── INFORMATION SHOWN ──

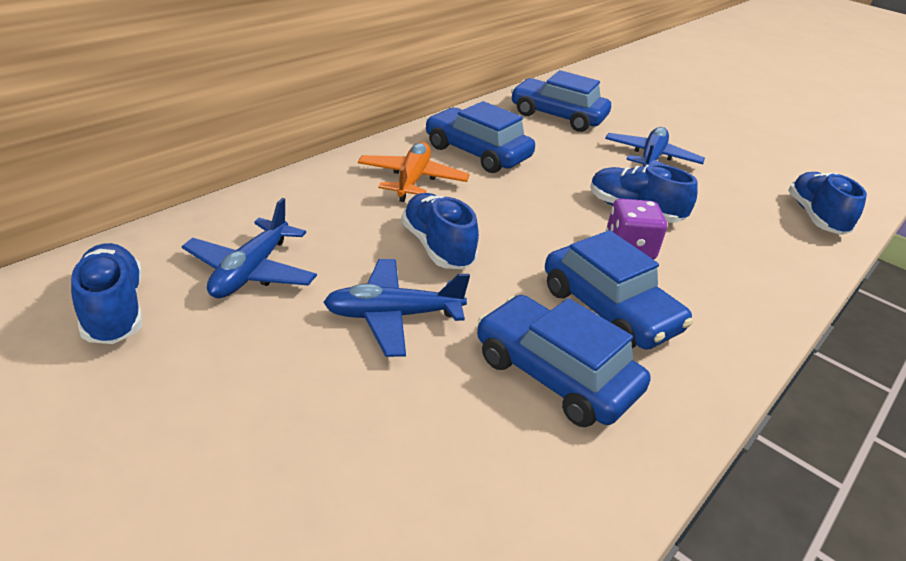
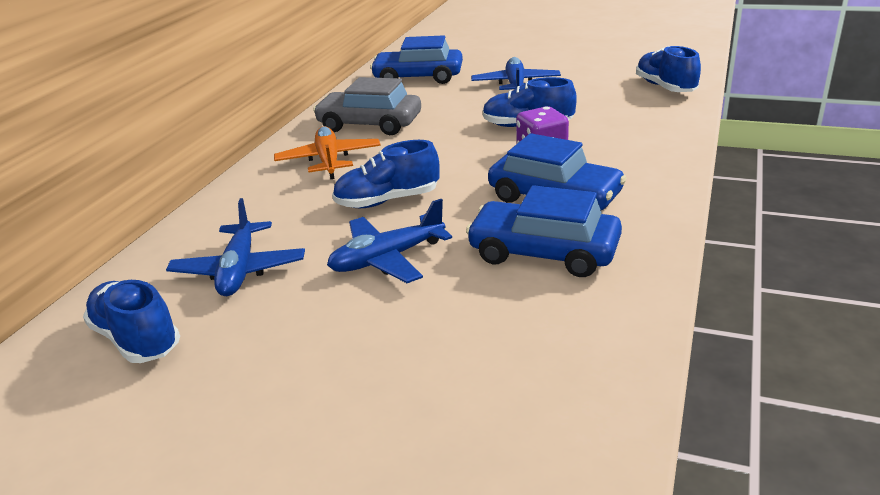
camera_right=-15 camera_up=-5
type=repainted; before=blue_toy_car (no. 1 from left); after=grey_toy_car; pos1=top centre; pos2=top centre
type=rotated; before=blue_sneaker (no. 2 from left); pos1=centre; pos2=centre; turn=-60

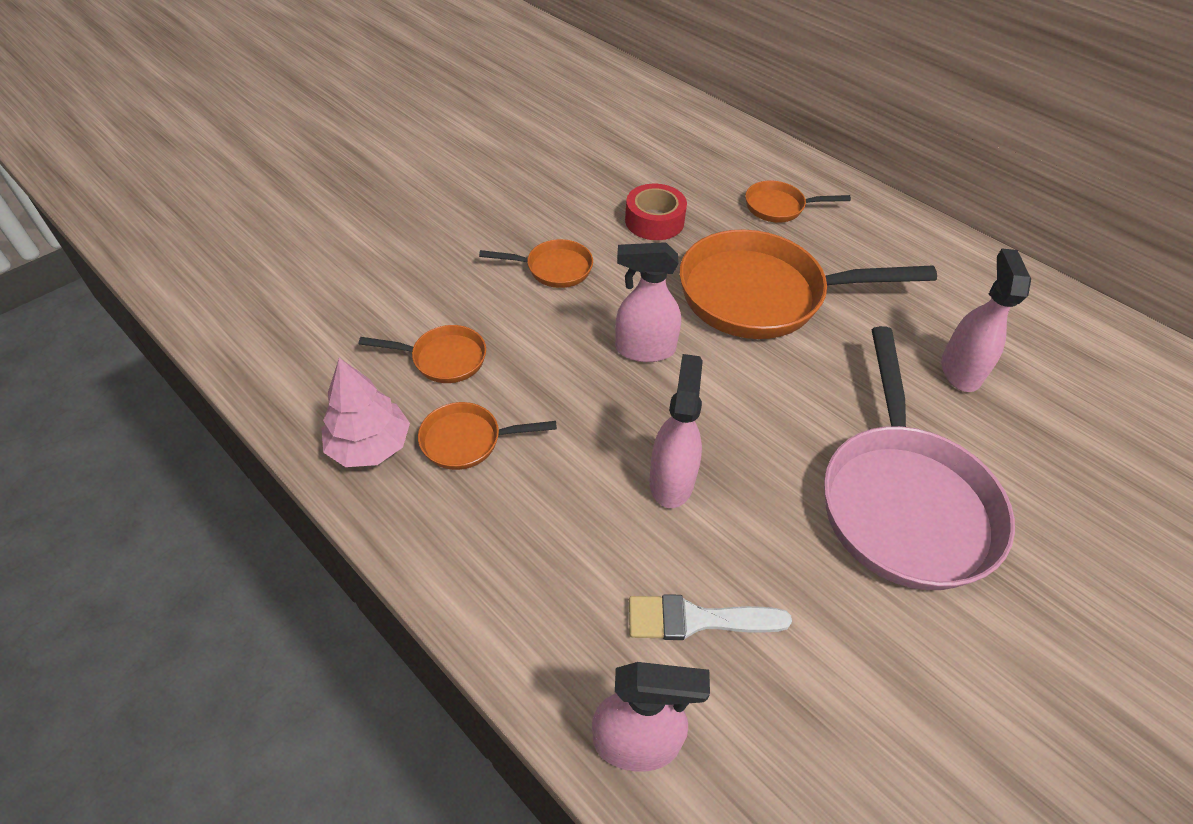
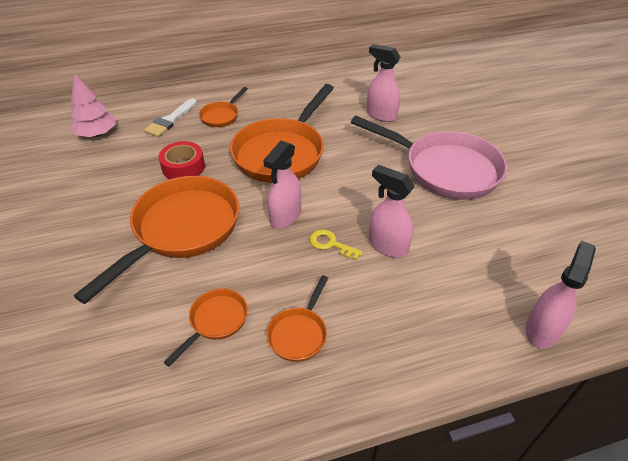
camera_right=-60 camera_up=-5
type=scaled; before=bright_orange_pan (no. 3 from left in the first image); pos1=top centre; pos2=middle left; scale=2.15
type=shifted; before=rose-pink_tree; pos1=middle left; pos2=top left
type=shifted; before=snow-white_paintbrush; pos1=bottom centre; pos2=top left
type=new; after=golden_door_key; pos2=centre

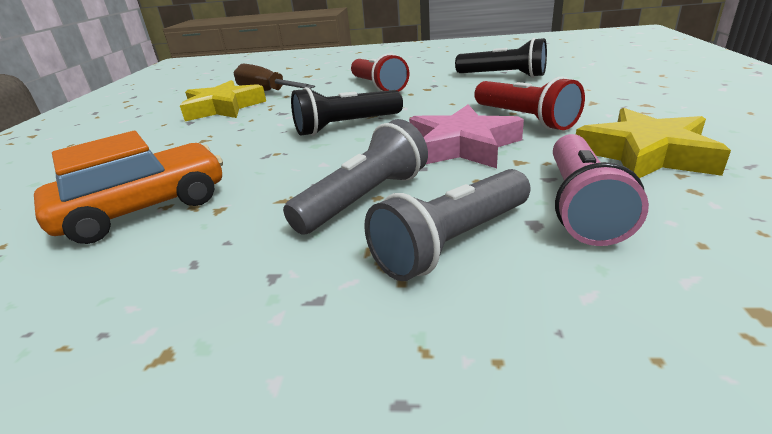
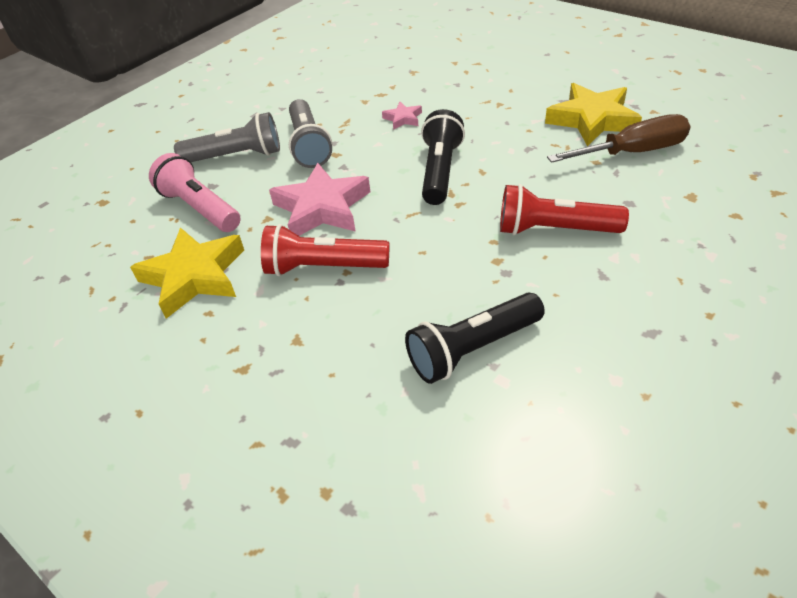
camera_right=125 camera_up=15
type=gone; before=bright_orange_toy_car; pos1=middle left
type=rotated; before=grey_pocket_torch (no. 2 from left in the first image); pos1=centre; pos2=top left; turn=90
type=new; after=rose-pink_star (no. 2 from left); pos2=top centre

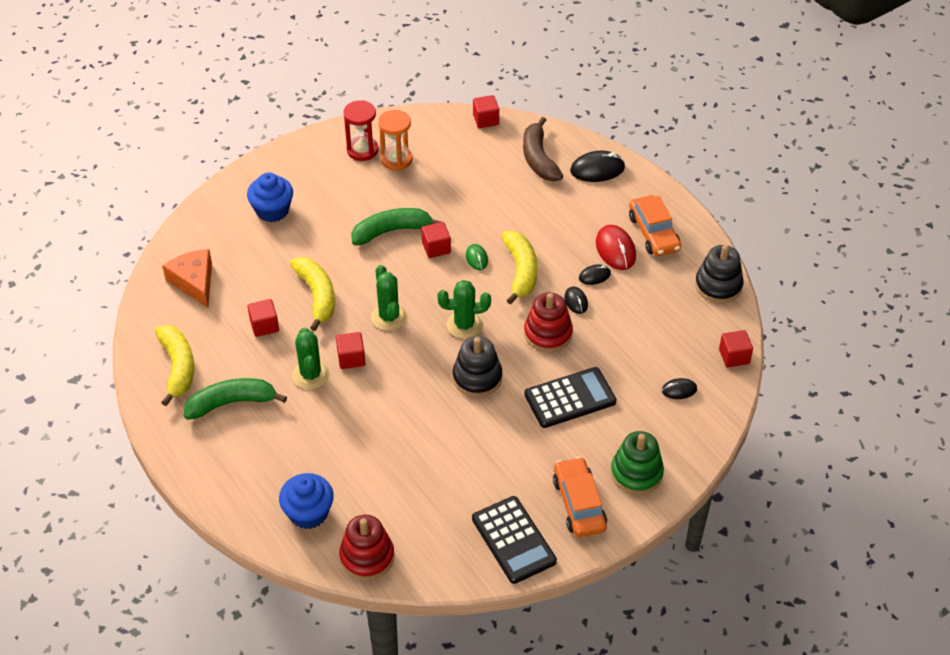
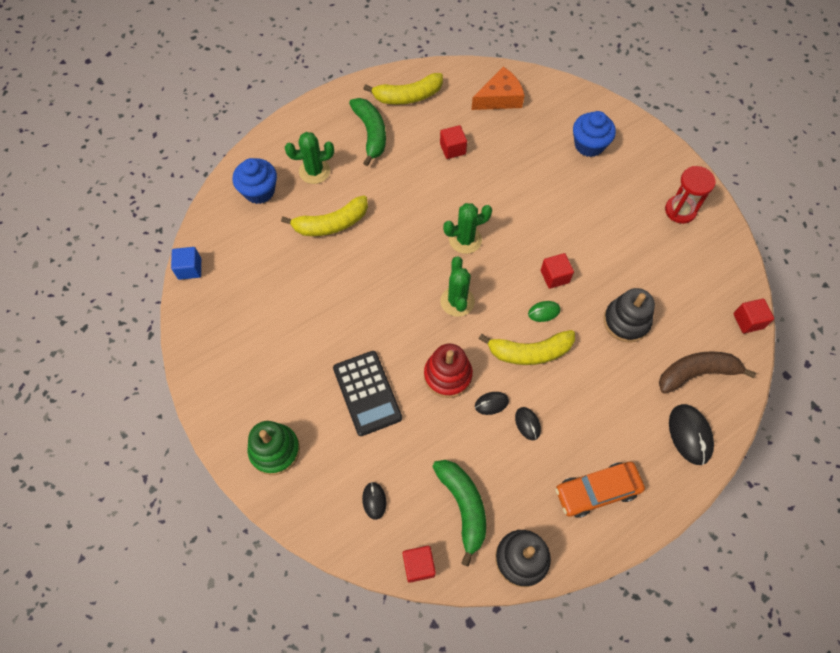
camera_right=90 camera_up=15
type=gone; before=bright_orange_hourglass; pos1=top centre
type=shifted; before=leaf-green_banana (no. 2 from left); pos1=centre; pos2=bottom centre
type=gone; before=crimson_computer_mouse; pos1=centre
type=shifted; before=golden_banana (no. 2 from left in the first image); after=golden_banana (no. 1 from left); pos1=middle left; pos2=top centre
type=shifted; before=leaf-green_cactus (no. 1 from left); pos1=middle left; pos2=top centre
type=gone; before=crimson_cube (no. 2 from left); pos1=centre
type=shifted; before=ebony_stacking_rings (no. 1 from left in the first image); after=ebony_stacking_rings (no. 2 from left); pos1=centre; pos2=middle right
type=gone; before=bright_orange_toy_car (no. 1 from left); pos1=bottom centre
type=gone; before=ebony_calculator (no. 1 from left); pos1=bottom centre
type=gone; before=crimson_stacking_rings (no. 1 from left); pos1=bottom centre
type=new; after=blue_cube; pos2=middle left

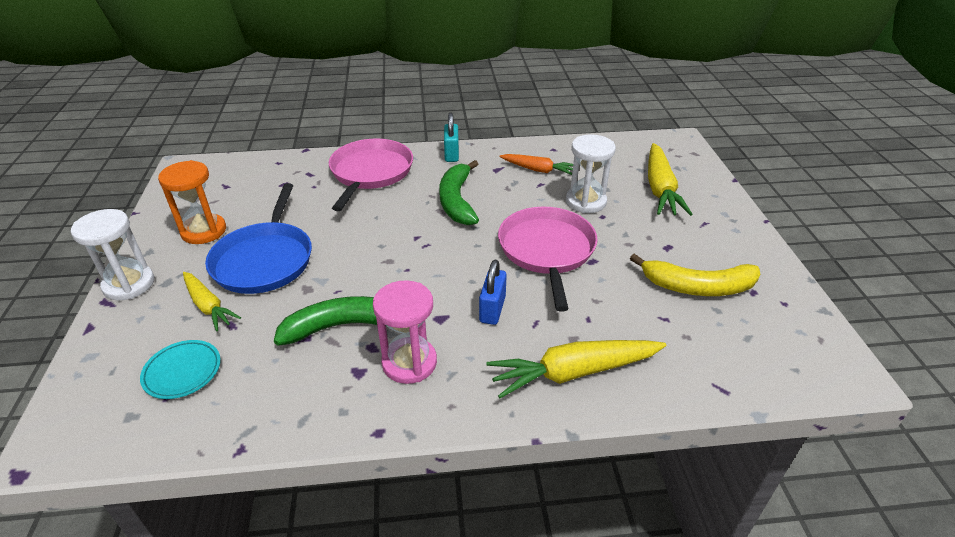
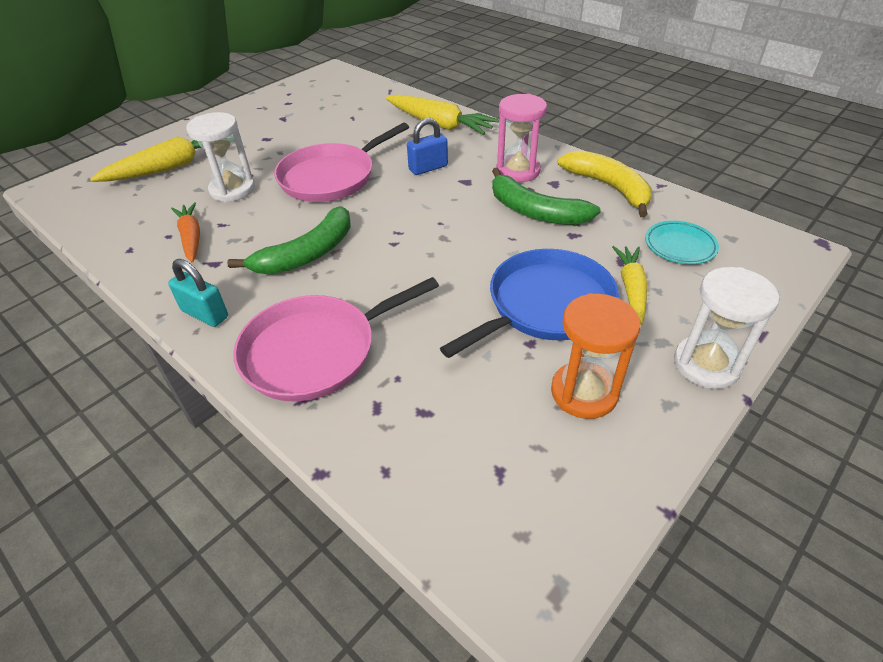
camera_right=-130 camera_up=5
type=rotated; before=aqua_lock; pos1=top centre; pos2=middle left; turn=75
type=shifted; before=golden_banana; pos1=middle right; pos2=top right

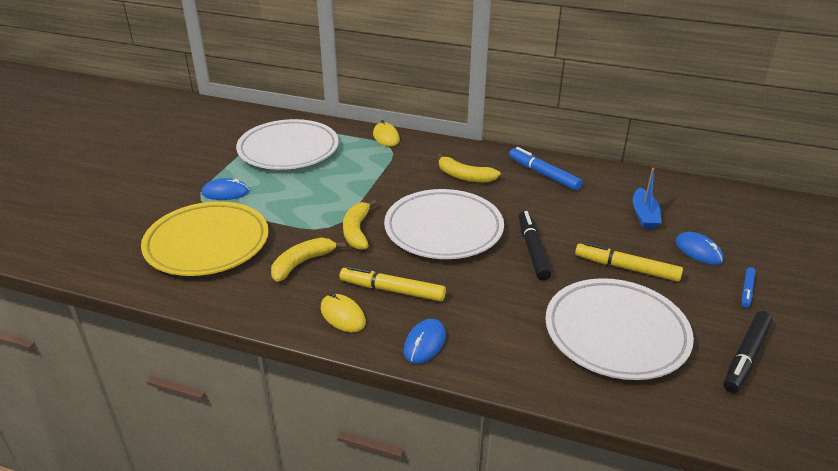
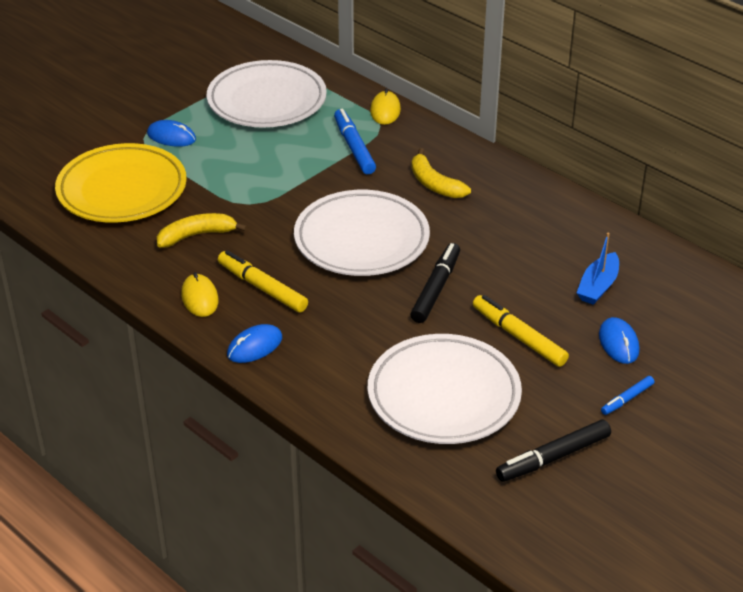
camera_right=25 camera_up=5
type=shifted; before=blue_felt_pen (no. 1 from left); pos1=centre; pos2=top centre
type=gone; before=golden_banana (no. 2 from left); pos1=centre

───

### EXERCISE AIM
Omit the images; transcribe the listing verbatim.

### ANSWER TO THIS TASK
camera_right=-15 camera_up=-5
type=repainted; before=blue_toy_car (no. 1 from left); after=grey_toy_car; pos1=top centre; pos2=top centre
type=rotated; before=blue_sneaker (no. 2 from left); pos1=centre; pos2=centre; turn=-60

camera_right=-60 camera_up=-5
type=scaled; before=bright_orange_pan (no. 3 from left in the first image); pos1=top centre; pos2=middle left; scale=2.15
type=shifted; before=rose-pink_tree; pos1=middle left; pos2=top left
type=shifted; before=snow-white_paintbrush; pos1=bottom centre; pos2=top left
type=new; after=golden_door_key; pos2=centre

camera_right=125 camera_up=15
type=gone; before=bright_orange_toy_car; pos1=middle left
type=rotated; before=grey_pocket_torch (no. 2 from left in the first image); pos1=centre; pos2=top left; turn=90
type=new; after=rose-pink_star (no. 2 from left); pos2=top centre

camera_right=90 camera_up=15
type=gone; before=bright_orange_hourglass; pos1=top centre
type=shifted; before=leaf-green_banana (no. 2 from left); pos1=centre; pos2=bottom centre
type=gone; before=crimson_computer_mouse; pos1=centre
type=shifted; before=golden_banana (no. 2 from left in the first image); after=golden_banana (no. 1 from left); pos1=middle left; pos2=top centre
type=shifted; before=leaf-green_cactus (no. 1 from left); pos1=middle left; pos2=top centre
type=gone; before=crimson_cube (no. 2 from left); pos1=centre
type=shifted; before=ebony_stacking_rings (no. 1 from left in the first image); after=ebony_stacking_rings (no. 2 from left); pos1=centre; pos2=middle right
type=gone; before=bright_orange_toy_car (no. 1 from left); pos1=bottom centre
type=gone; before=ebony_calculator (no. 1 from left); pos1=bottom centre
type=gone; before=crimson_stacking_rings (no. 1 from left); pos1=bottom centre
type=new; after=blue_cube; pos2=middle left

camera_right=-130 camera_up=5
type=rotated; before=aqua_lock; pos1=top centre; pos2=middle left; turn=75
type=shifted; before=golden_banana; pos1=middle right; pos2=top right

camera_right=25 camera_up=5
type=shifted; before=blue_felt_pen (no. 1 from left); pos1=centre; pos2=top centre
type=gone; before=golden_banana (no. 2 from left); pos1=centre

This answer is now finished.